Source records
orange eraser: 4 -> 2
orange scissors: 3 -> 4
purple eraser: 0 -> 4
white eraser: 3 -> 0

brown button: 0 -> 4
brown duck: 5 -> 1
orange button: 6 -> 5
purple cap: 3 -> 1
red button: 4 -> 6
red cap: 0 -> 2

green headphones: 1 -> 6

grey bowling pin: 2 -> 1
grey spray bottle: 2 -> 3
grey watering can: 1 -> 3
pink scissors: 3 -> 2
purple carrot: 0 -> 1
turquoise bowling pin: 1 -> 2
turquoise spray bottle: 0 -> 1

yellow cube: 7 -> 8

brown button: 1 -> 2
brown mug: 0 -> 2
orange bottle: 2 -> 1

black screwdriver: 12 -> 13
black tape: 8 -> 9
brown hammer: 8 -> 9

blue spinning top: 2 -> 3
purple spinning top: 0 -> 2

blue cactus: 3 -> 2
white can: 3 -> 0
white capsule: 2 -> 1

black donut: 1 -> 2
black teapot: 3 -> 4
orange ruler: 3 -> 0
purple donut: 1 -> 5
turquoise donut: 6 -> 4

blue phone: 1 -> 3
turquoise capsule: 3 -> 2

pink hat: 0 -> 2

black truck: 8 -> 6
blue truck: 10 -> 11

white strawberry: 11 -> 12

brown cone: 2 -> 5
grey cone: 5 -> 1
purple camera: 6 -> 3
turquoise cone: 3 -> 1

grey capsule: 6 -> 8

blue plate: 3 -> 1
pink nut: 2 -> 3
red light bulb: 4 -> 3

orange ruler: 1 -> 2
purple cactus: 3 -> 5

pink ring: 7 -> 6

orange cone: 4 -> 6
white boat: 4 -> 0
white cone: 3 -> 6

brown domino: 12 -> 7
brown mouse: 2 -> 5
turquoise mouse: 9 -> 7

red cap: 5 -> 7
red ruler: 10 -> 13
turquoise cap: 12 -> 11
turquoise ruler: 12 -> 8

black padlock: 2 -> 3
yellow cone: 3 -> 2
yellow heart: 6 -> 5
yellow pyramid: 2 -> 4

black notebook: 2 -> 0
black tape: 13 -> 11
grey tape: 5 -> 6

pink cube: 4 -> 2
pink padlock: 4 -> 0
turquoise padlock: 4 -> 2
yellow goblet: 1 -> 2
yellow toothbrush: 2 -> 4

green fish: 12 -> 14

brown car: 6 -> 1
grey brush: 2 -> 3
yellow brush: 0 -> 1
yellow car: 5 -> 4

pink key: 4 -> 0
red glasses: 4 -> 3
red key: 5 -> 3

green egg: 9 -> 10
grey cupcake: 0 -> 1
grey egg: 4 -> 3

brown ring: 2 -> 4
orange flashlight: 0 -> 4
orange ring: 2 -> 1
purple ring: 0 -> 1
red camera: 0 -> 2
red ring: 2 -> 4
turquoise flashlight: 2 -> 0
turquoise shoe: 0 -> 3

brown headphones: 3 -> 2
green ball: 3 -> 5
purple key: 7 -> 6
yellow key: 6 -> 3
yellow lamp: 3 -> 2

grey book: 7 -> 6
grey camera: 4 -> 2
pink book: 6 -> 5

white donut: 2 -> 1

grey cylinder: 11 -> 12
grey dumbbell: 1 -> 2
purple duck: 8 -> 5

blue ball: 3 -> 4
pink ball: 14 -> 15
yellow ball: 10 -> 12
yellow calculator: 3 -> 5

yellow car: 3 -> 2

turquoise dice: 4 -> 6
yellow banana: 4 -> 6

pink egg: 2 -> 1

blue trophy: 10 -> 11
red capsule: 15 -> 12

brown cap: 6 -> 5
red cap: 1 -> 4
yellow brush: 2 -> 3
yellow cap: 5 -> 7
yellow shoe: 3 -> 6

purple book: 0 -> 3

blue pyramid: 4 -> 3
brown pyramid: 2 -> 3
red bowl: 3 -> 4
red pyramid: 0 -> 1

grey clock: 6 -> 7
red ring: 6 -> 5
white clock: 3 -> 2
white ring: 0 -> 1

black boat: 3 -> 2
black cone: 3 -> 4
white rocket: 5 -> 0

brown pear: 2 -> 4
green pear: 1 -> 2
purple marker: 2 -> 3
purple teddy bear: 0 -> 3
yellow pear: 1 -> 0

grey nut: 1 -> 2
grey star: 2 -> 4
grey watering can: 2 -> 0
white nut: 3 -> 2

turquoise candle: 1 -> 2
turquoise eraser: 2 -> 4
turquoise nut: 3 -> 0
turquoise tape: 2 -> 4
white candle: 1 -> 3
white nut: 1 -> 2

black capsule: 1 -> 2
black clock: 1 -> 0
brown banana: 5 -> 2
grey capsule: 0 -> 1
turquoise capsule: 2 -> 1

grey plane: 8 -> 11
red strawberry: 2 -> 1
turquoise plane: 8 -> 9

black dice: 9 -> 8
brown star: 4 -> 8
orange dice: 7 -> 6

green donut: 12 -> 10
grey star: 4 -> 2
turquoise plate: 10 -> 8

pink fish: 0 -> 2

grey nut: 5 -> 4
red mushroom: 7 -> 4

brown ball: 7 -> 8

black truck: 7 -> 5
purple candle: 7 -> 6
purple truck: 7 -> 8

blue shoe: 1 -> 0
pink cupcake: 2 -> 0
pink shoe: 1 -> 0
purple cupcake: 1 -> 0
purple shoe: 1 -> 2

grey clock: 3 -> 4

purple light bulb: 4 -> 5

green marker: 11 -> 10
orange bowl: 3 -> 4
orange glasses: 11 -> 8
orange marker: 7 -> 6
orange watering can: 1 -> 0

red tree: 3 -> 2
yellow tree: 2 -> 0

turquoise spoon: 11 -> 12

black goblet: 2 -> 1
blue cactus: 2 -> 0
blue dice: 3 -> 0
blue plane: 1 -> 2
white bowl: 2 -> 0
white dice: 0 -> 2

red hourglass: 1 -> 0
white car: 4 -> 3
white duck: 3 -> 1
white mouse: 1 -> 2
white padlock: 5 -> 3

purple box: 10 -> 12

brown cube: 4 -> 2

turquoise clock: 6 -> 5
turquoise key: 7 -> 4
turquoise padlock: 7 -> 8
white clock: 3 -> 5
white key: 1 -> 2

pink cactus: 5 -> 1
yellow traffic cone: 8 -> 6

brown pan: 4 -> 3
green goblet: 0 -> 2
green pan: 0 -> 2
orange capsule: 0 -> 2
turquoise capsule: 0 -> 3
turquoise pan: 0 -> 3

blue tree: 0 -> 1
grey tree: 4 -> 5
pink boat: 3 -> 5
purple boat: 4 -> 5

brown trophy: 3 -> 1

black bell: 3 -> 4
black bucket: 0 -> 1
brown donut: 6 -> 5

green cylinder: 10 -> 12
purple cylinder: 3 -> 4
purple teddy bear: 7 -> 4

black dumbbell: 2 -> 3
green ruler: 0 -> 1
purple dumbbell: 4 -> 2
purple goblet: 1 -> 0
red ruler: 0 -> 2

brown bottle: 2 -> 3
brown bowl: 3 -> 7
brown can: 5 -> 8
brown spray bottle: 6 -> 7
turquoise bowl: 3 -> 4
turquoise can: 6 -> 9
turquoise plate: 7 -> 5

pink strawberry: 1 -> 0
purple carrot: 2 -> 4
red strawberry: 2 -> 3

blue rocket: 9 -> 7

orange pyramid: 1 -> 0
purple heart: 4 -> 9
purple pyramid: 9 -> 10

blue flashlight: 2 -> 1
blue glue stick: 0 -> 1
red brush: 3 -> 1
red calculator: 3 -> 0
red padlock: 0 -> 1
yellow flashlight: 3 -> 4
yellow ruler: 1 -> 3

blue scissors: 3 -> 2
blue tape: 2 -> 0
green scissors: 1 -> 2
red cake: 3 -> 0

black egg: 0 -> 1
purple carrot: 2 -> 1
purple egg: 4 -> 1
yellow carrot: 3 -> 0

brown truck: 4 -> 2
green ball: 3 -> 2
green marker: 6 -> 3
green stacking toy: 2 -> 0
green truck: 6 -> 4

What the task requires -
Could you count the lines in the entries that hold the word "bowling"? Only the number is wanted.

Written reply -
2